Work item
What you return must be the exact lines of the material below, from the first through the one that has "grey key: [187,429,285,510]", with no pictures and, please, nothing else.

Dataset content
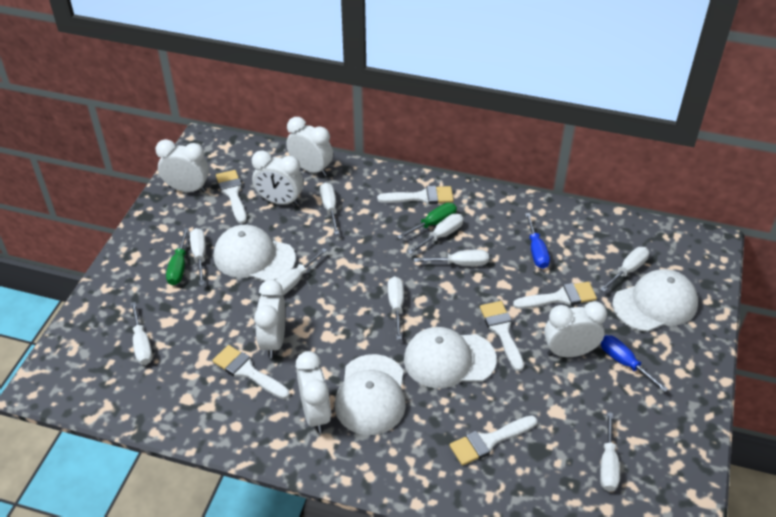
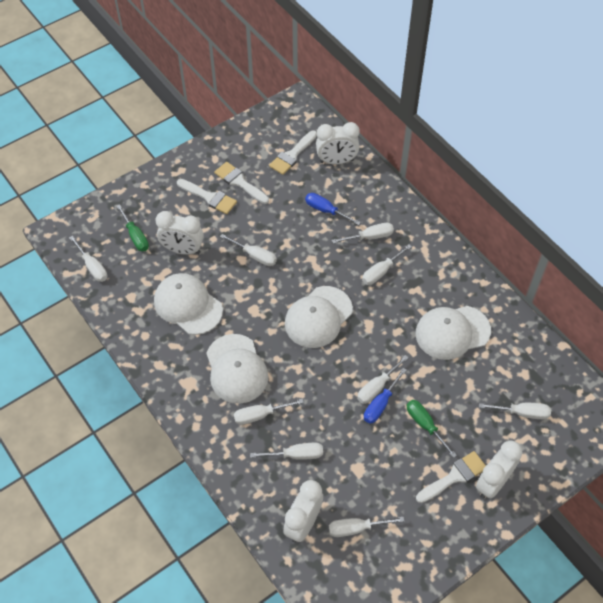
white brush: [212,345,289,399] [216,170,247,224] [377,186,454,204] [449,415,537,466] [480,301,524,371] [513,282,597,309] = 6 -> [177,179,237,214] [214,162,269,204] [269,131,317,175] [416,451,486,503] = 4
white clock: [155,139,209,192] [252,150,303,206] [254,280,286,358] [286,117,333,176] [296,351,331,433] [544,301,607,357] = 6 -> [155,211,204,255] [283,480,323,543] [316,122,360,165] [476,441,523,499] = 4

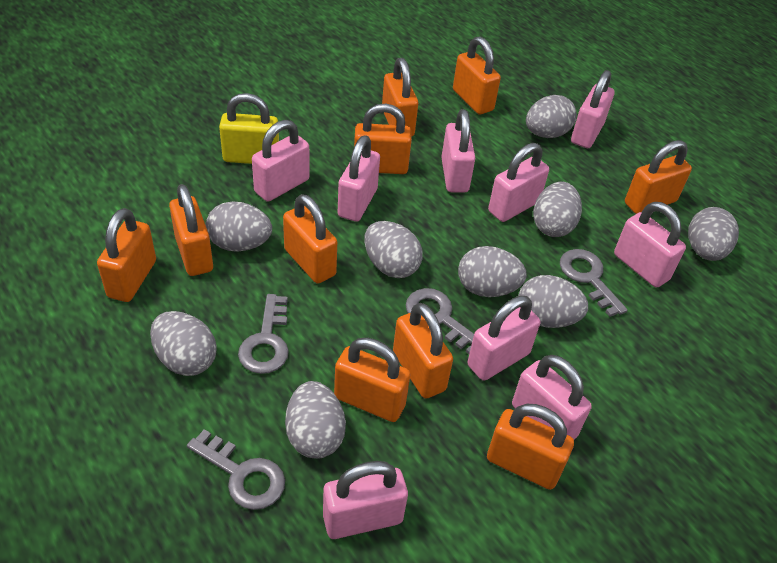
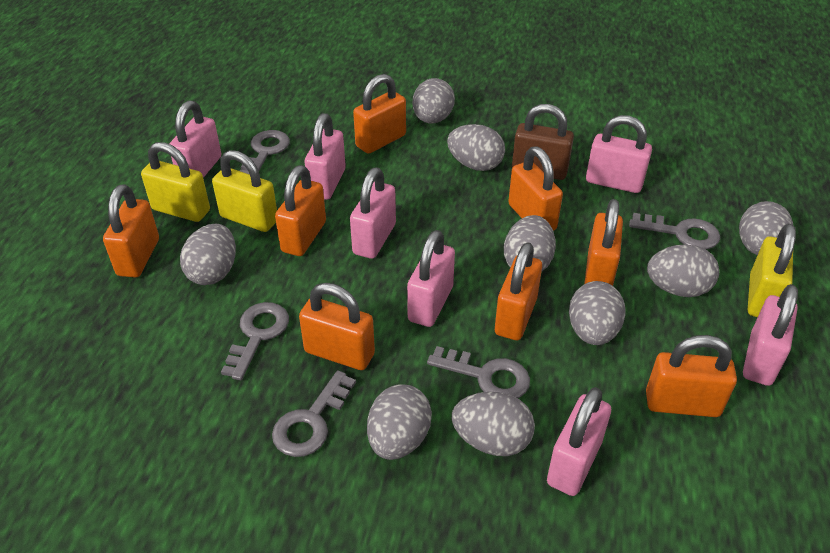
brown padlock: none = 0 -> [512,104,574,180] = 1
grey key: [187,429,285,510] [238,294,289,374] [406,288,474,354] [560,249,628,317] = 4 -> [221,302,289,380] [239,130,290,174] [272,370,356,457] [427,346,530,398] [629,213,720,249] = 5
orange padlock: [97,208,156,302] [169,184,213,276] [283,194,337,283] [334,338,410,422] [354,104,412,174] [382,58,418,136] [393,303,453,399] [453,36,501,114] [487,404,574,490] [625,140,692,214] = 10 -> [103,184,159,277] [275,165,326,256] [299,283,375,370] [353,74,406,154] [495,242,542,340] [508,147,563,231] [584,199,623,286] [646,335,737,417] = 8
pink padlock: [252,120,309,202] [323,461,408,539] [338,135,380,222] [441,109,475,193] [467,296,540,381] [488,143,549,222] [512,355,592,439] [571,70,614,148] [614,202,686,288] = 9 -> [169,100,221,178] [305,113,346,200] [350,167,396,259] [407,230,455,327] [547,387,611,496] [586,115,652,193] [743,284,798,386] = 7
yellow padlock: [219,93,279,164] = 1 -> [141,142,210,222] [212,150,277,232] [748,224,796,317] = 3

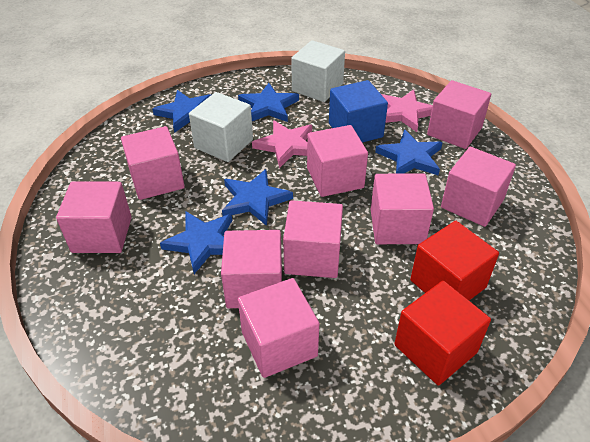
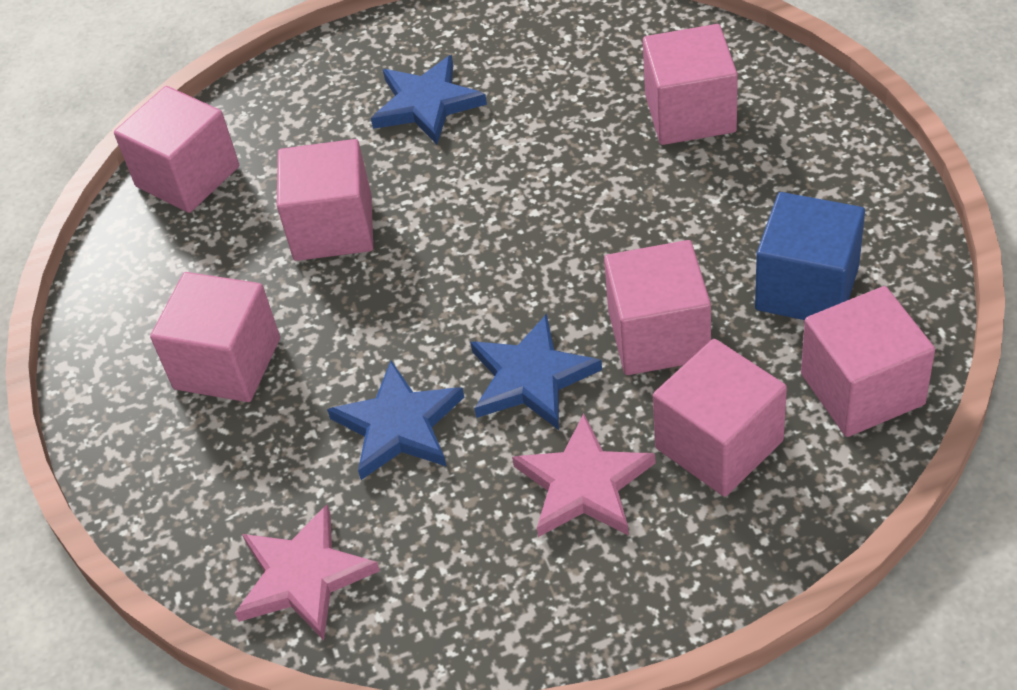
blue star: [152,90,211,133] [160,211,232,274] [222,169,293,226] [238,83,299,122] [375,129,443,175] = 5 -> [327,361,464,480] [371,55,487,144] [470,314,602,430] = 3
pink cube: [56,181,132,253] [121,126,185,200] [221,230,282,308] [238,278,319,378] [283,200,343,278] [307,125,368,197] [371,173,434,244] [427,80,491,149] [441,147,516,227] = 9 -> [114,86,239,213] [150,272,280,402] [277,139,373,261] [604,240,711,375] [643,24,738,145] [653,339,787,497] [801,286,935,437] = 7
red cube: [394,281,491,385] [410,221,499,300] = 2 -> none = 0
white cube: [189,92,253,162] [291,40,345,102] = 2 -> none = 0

Your solution
white brush: [212,345,289,399] [216,170,247,224] [377,186,454,204] [449,415,537,466] [480,301,524,371] [513,282,597,309] = 6 -> [177,179,237,214] [214,162,269,204] [269,131,317,175] [416,451,486,503] = 4
white clock: [155,139,209,192] [252,150,303,206] [254,280,286,358] [286,117,333,176] [296,351,331,433] [544,301,607,357] = 6 -> [155,211,204,255] [283,480,323,543] [316,122,360,165] [476,441,523,499] = 4

brown padlock: none = 0 -> [512,104,574,180] = 1
grey key: [187,429,285,510] [238,294,289,374] [406,288,474,354] [560,249,628,317] = 4 -> [221,302,289,380] [239,130,290,174] [272,370,356,457] [427,346,530,398] [629,213,720,249] = 5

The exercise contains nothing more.